(Records from a dataset)

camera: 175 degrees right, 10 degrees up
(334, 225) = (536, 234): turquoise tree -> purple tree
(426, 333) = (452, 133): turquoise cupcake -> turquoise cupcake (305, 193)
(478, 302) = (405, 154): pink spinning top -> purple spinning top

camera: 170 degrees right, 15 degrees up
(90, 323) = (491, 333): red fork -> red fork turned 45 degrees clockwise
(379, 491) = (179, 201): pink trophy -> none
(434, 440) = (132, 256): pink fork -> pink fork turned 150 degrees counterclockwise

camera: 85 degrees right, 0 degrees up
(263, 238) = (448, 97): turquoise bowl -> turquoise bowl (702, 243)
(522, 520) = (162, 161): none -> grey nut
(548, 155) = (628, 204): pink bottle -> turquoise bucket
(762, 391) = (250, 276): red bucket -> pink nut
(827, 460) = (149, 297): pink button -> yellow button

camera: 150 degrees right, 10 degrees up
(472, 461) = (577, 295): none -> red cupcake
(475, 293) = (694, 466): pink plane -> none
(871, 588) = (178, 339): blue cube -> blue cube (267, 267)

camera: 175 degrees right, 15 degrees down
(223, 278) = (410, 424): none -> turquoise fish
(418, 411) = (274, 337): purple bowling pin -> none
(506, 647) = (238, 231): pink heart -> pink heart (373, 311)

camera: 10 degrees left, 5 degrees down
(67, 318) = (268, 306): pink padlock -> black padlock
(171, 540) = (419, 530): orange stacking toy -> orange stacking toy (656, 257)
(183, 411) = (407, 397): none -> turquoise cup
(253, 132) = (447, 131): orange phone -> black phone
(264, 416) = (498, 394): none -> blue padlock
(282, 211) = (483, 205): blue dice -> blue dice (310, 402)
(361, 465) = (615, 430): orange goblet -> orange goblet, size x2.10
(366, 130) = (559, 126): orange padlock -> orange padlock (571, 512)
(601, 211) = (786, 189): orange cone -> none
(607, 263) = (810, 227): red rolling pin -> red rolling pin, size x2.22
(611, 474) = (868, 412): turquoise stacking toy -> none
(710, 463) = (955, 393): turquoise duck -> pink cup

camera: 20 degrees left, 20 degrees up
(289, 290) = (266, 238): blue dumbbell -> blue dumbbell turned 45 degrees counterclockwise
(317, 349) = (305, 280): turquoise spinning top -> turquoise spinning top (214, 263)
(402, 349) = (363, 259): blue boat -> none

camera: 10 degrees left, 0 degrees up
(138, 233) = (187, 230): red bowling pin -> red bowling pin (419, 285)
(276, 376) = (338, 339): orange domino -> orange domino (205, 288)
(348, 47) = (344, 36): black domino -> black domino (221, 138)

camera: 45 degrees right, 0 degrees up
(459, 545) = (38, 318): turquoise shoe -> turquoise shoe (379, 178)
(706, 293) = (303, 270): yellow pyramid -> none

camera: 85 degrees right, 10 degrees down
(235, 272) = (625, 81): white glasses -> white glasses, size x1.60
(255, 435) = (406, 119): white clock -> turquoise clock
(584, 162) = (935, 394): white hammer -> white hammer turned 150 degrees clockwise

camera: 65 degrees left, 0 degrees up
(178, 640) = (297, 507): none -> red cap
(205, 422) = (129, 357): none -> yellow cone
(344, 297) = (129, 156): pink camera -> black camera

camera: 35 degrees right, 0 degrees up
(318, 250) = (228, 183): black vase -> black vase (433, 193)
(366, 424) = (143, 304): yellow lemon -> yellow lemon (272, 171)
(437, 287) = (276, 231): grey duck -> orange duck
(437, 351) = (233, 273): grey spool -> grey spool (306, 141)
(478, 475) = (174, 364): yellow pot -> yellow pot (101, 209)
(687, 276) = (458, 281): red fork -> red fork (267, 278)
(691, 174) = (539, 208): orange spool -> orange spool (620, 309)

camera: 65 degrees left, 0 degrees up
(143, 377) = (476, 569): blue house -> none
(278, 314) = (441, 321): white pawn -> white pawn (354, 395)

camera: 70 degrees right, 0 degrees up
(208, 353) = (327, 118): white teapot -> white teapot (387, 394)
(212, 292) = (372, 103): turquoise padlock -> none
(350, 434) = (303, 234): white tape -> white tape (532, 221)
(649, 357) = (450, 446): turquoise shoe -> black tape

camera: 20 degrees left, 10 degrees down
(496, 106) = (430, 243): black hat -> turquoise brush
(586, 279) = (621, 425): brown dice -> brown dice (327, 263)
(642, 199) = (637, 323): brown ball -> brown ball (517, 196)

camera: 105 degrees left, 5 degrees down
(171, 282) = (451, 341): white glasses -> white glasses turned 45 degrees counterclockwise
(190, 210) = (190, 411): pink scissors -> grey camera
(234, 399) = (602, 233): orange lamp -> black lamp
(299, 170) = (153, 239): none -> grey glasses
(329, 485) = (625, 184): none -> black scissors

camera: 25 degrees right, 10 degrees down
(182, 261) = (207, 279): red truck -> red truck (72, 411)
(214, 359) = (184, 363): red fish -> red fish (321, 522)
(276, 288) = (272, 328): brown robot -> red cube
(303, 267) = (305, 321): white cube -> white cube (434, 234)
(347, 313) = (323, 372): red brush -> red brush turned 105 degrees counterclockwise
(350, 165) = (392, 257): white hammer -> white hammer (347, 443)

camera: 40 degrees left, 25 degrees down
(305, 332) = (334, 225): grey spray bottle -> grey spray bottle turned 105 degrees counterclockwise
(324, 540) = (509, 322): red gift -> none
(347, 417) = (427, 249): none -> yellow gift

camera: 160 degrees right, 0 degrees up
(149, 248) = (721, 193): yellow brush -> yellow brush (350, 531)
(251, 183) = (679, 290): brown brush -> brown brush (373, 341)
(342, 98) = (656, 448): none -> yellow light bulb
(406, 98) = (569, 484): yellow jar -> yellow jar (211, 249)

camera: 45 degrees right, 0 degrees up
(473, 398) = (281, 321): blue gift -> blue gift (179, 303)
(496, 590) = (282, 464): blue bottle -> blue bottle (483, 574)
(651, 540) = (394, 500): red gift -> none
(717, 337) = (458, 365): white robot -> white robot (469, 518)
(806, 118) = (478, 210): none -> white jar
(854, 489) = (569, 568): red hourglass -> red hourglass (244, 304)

* Work required *
If a line in the records above has the word "domino", copy it out.

* Solution below *
(276, 376) = (338, 339): orange domino -> orange domino (205, 288)
(348, 47) = (344, 36): black domino -> black domino (221, 138)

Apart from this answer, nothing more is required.